### WHAT IS BEING ASKED
A verbatim copy of the listing is what is needed, minus any pictures.

[PROVIDED MATERIAL — start]

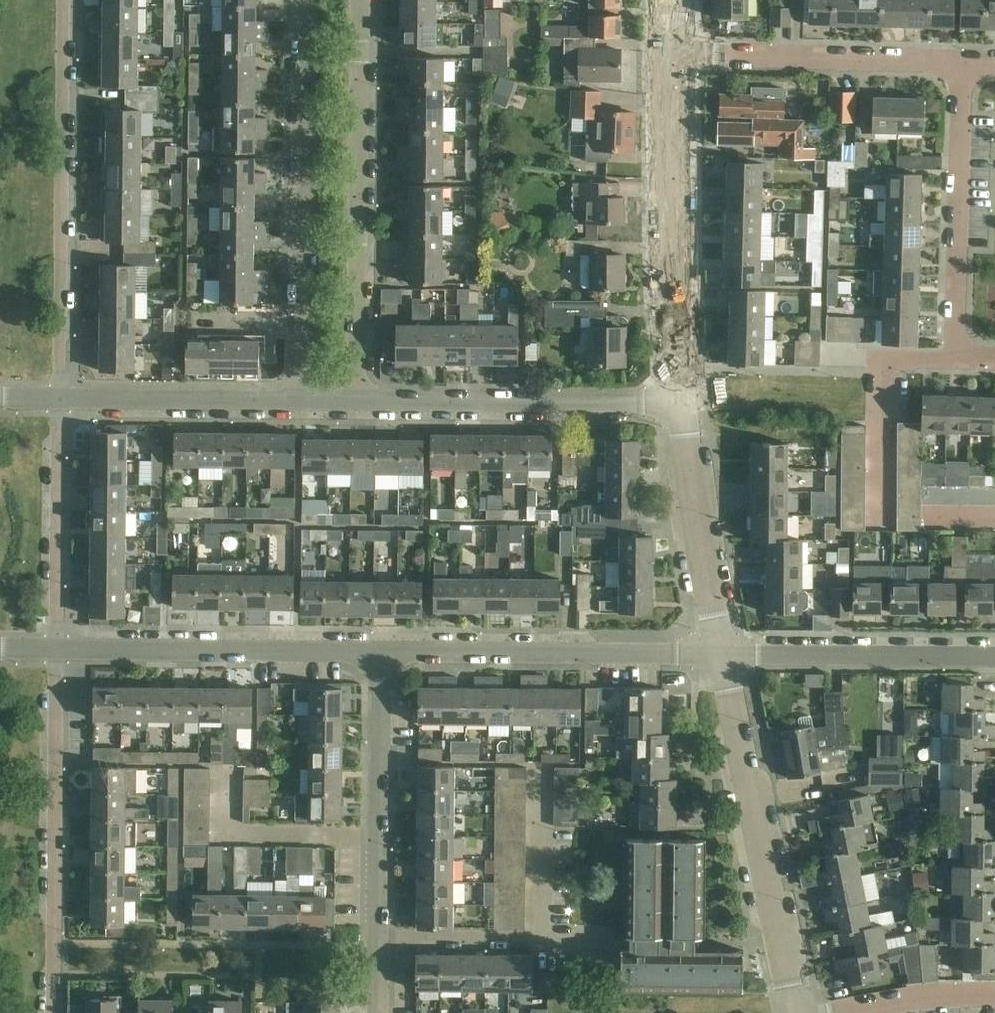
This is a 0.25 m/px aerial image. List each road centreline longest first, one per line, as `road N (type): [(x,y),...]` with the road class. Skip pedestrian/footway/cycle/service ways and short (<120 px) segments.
road 1 (residential): [(364,0),(356,401)]
road 2 (residential): [(305,401),(308,0)]
road 3 (residential): [(59,399),(67,0)]
road 4 (residential): [(55,1012),(57,648)]
road 5 (residential): [(796,1012),(722,656)]
road 6 (residential): [(679,404),(672,55)]
road 7 (residential): [(380,653),(722,656)]
road 8 (residential): [(57,648),(380,653)]
road 9 (residential): [(356,401),(679,404)]
road 10 (residential): [(954,359),(961,63)]
road 11 (residential): [(672,55),(961,63)]
road 12 (residential): [(378,937),(380,653)]
road 13 (residential): [(994,657),(722,656)]
road 14 (residential): [(722,656),(679,404)]
road 15 (residential): [(57,648),(59,399)]
road 16 (residential): [(59,399),(305,401)]
road 17 (residential): [(378,937),(540,938)]
road 18 (residential): [(994,996),(952,994),(847,1012)]

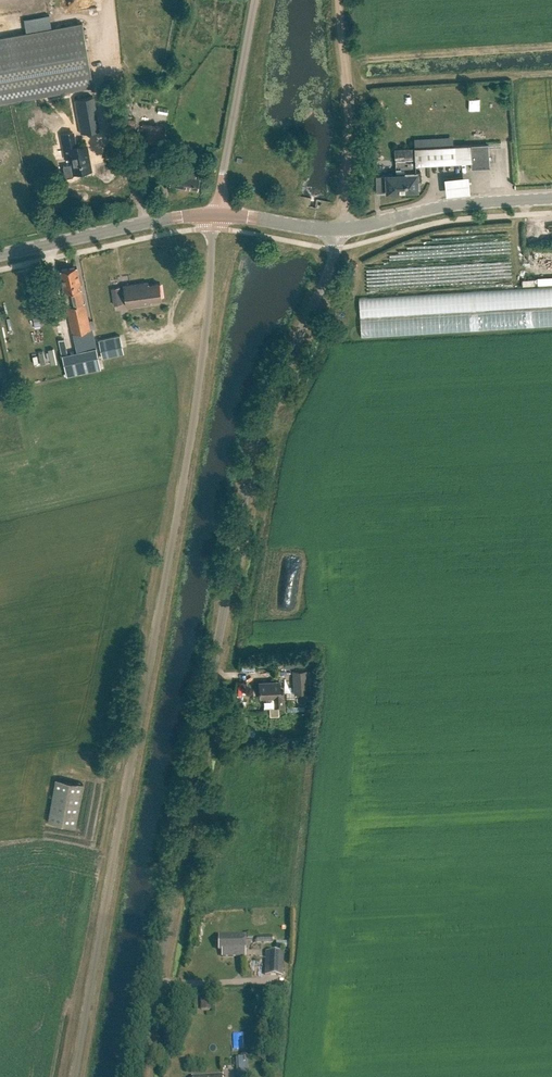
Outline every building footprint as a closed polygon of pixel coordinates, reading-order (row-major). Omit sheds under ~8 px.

[PROVIDED MATERIAL — finish]

### TASK RESPONSE
This is a 0.25 m/px aerial image. List each road centreline longest first, one per line, as `road N (type): [(x,y),...]` with the road class. Skip pedestrian/footway/cycle/service ways and short (<120 px) segments.
road 1 (residential): [(364,0),(356,401)]
road 2 (residential): [(305,401),(308,0)]
road 3 (residential): [(59,399),(67,0)]
road 4 (residential): [(55,1012),(57,648)]
road 5 (residential): [(796,1012),(722,656)]
road 6 (residential): [(679,404),(672,55)]
road 7 (residential): [(380,653),(722,656)]
road 8 (residential): [(57,648),(380,653)]
road 9 (residential): [(356,401),(679,404)]
road 10 (residential): [(954,359),(961,63)]
road 11 (residential): [(672,55),(961,63)]
road 12 (residential): [(378,937),(380,653)]
road 13 (residential): [(994,657),(722,656)]
road 14 (residential): [(722,656),(679,404)]
road 15 (residential): [(57,648),(59,399)]
road 16 (residential): [(59,399),(305,401)]
road 17 (residential): [(378,937),(540,938)]
road 18 (residential): [(994,996),(952,994),(847,1012)]

Outline every building footprint as a closed polygon of pixel coordinates, reading-order (row-major). Omit sheds under ~8 px.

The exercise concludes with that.